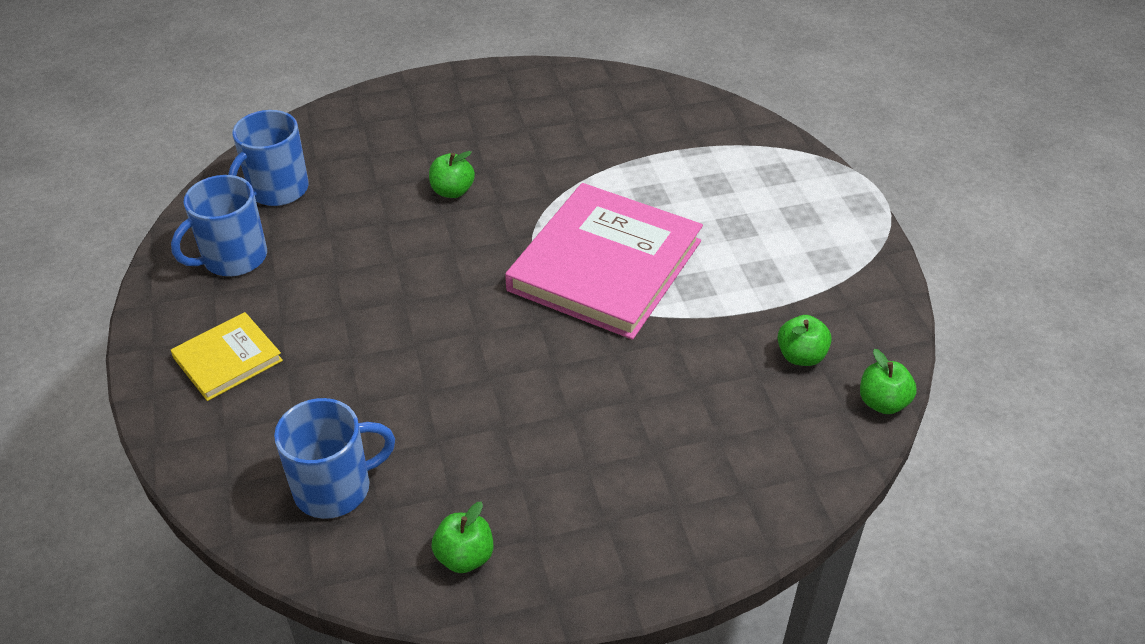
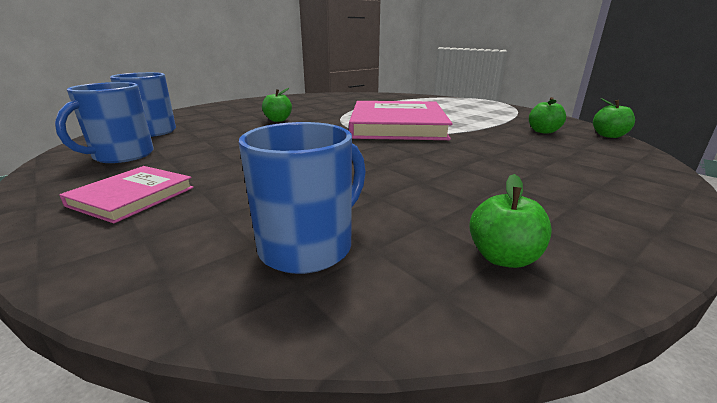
camera: 25 degrees left, 20 degrees down
(227, 359) = (132, 196): yellow book -> pink book

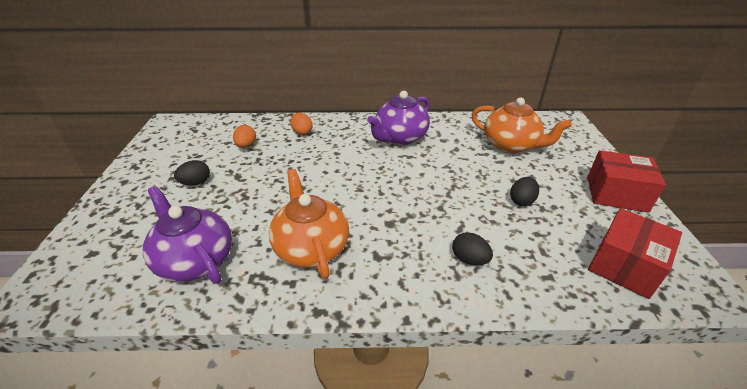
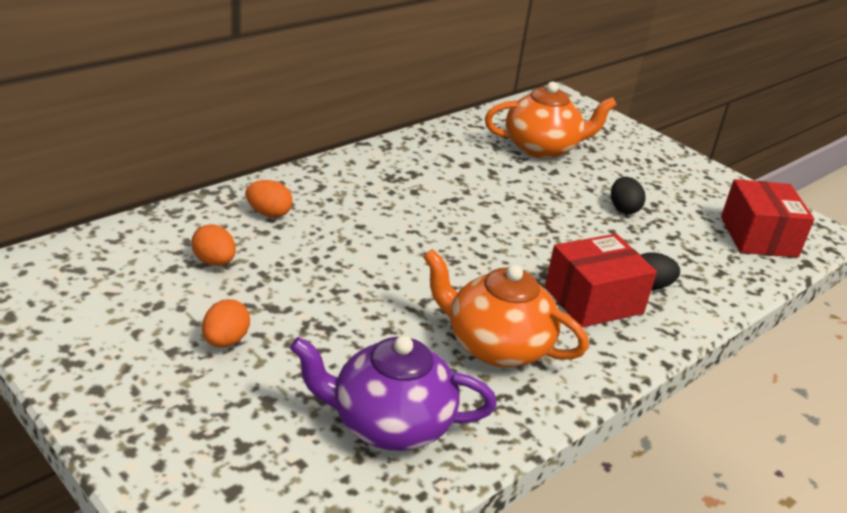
camera: 45 degrees left, 5 degrees down
(196, 183) = (225, 341): black egg -> orange egg
(400, 138) = (411, 178): purple teapot -> none
(616, 194) = (687, 171): red box -> red box (593, 300)

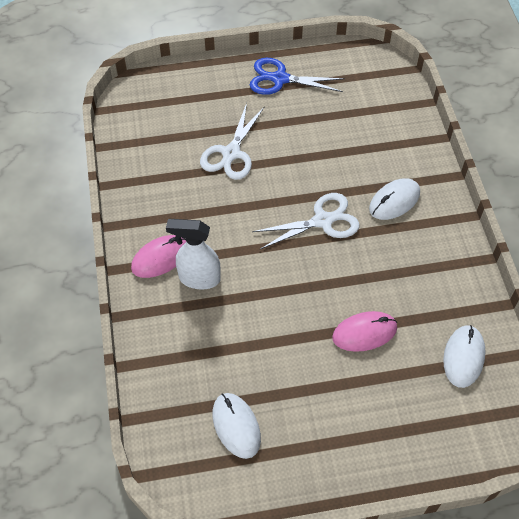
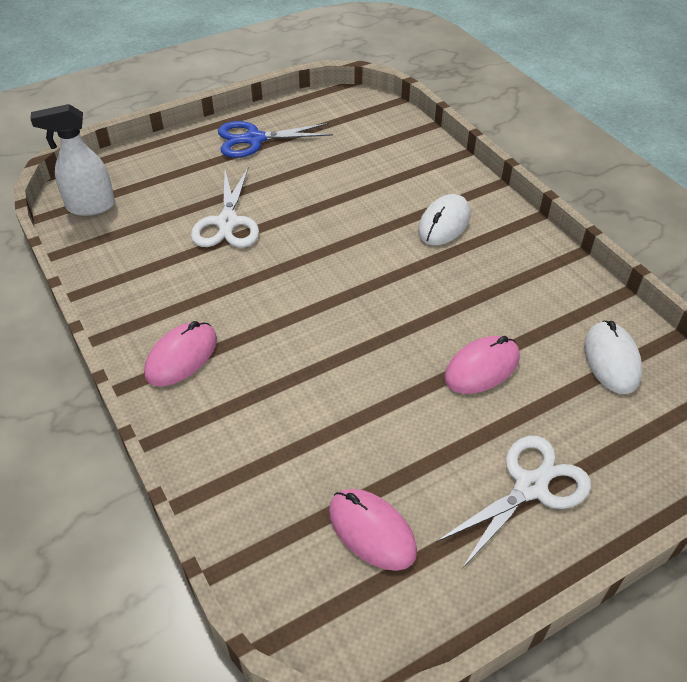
camera: 20 degrees left, 10 degrees down
(199, 278) = (243, 366): white spray bottle -> white spray bottle (90, 206)
(236, 426) = (371, 531): white mouse -> pink mouse
(323, 221) = (371, 263): white scissors -> white scissors (531, 487)

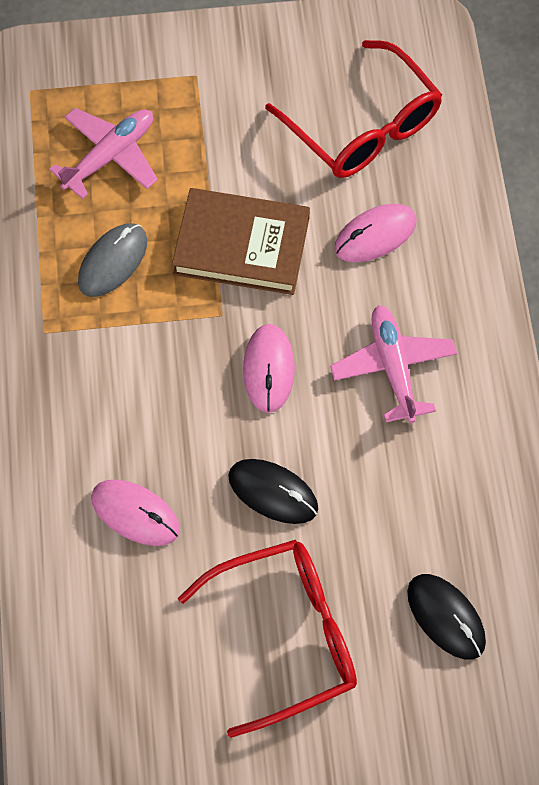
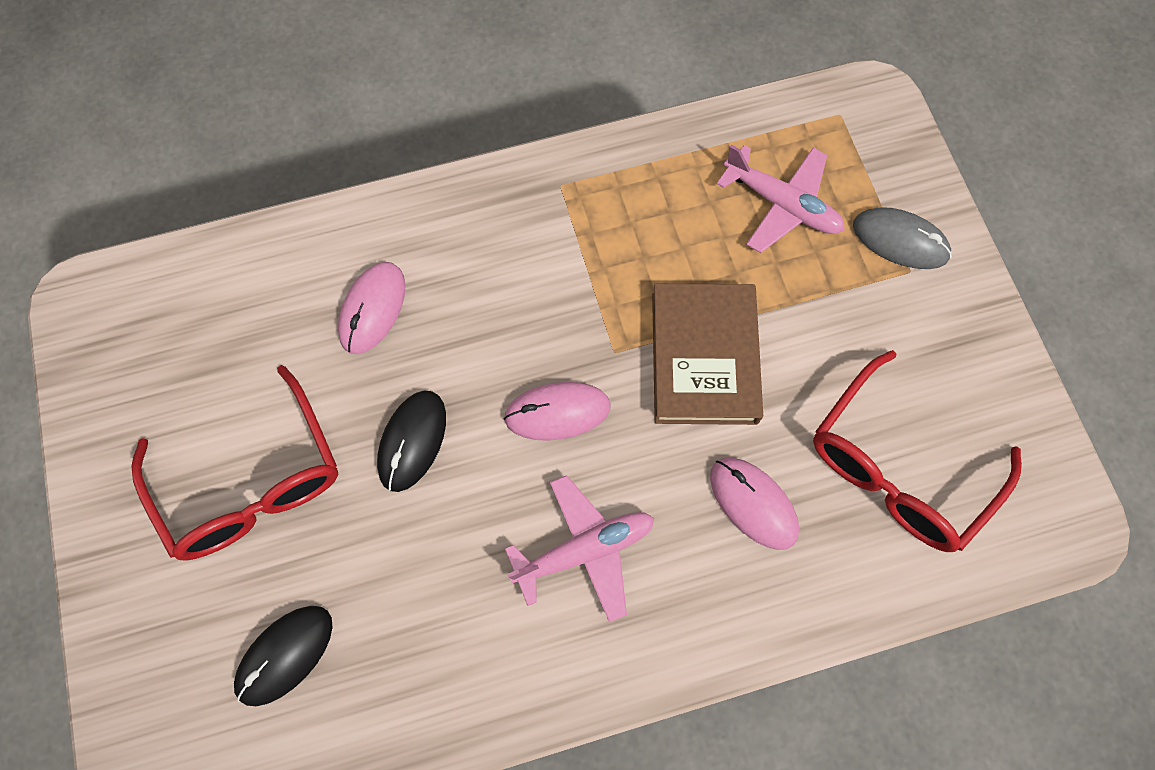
camera: 80 degrees right, 5 degrees up
(113, 262) = (655, 232): grey mouse -> grey mouse (900, 240)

____________________

Task item.
Work out how many lines in the entries contain "white" and give that number alone.

Answer to the problem.
3